Description of the task - Everything below from the line with "C1: none -> 15nF (GND, X0)" through the line with "SW2: switch (VA, X0) -> button (VA, X0)" should be copied exactly, and nothing else; leave out the pictures.
____________
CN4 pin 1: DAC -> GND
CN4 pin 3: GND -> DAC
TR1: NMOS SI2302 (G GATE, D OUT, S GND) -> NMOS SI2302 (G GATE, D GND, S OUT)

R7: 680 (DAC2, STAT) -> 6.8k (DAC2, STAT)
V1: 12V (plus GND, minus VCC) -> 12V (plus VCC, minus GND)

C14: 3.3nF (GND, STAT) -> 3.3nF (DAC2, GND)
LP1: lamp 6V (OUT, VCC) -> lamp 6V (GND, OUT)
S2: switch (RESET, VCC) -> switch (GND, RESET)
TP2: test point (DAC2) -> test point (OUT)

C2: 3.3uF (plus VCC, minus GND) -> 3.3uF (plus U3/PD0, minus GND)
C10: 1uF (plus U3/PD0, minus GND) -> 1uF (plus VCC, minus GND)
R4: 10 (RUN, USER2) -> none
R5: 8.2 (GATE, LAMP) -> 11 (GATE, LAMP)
____________
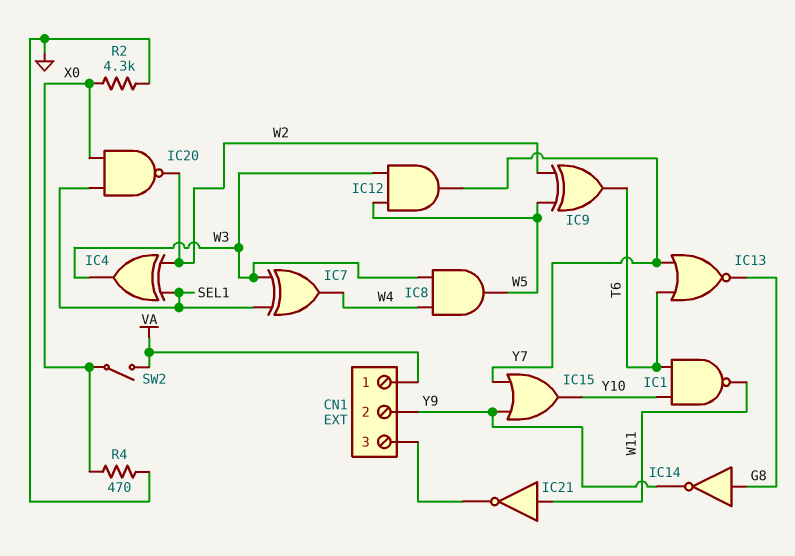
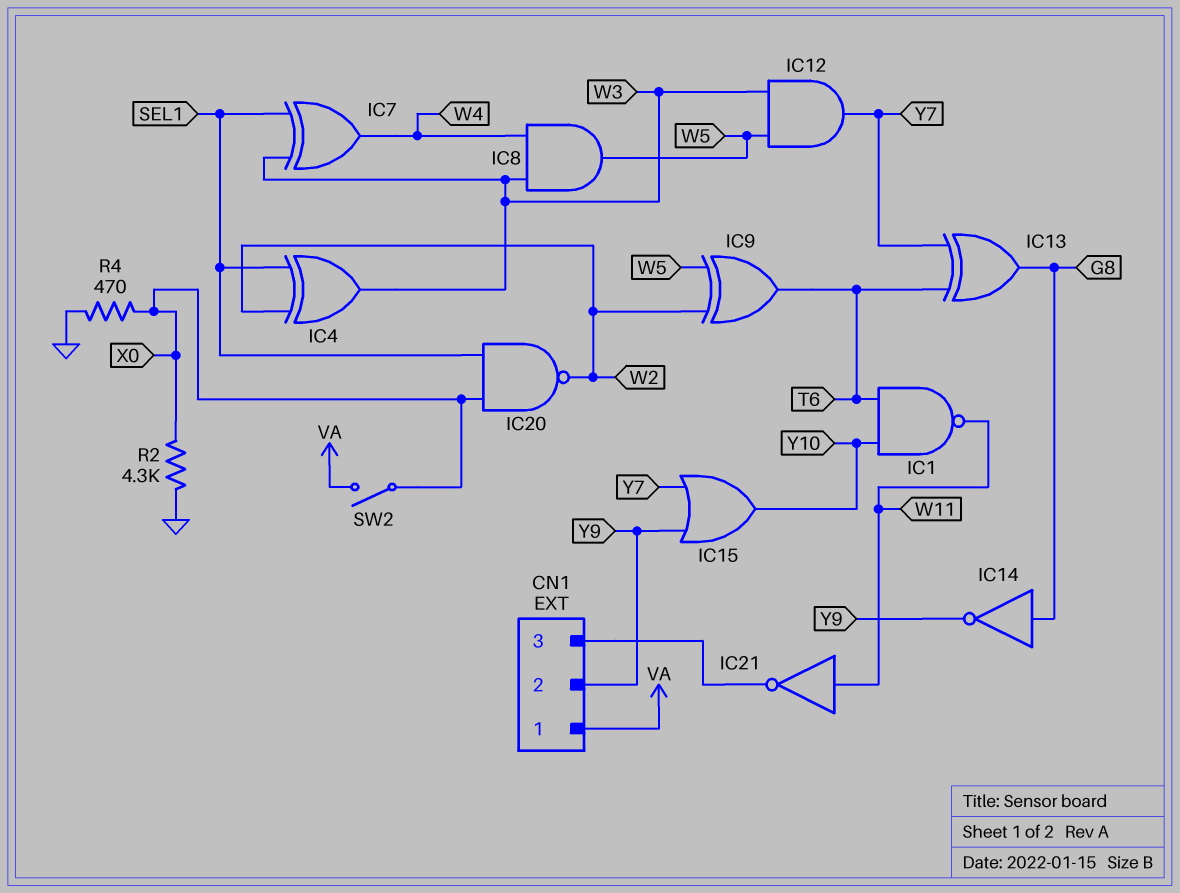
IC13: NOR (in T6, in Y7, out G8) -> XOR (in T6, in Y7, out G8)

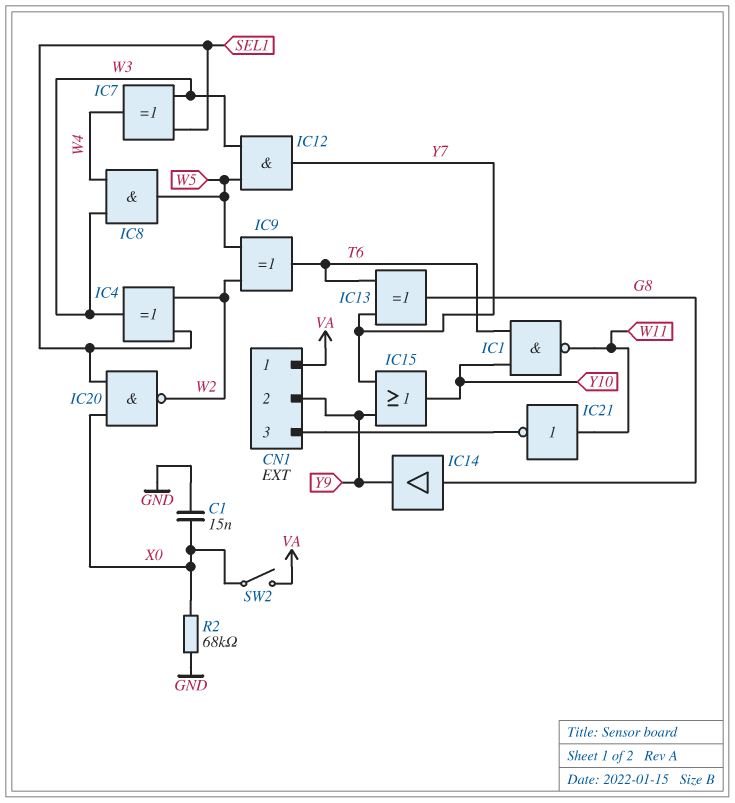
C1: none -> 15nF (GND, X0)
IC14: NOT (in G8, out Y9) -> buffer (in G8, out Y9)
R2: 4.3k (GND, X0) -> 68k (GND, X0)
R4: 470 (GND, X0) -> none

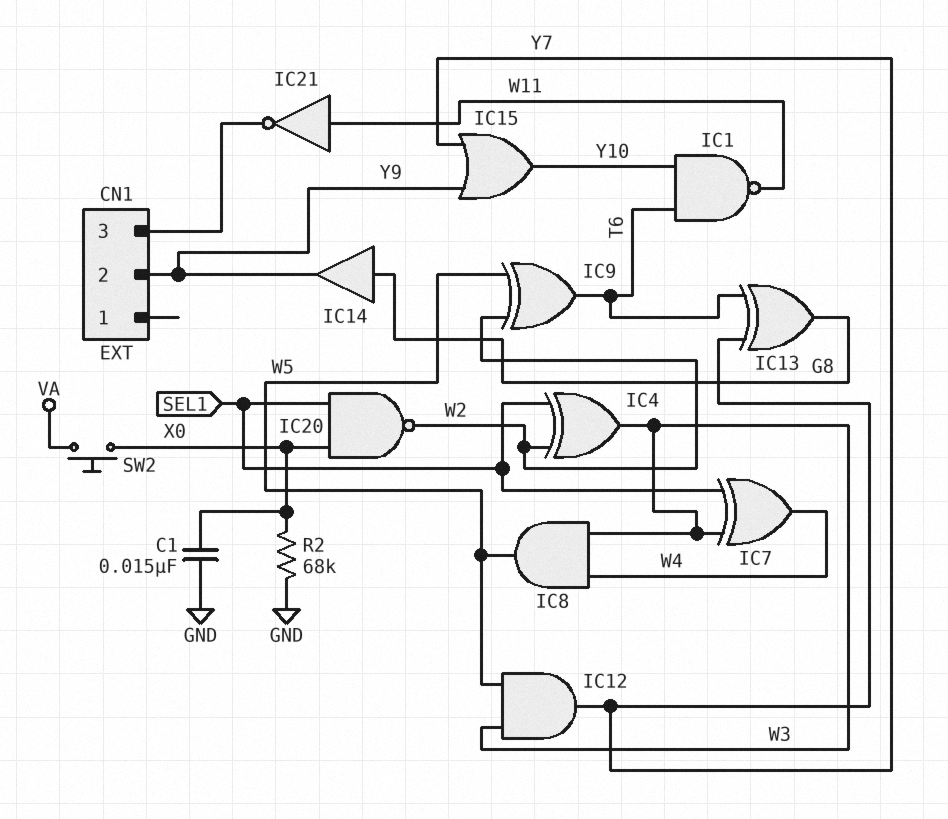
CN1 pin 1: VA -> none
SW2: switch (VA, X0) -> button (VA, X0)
____________
Exercise answer -
C1: none -> 15nF (GND, X0)
IC14: NOT (in G8, out Y9) -> buffer (in G8, out Y9)
R2: 4.3k (GND, X0) -> 68k (GND, X0)
R4: 470 (GND, X0) -> none

CN1 pin 1: VA -> none
SW2: switch (VA, X0) -> button (VA, X0)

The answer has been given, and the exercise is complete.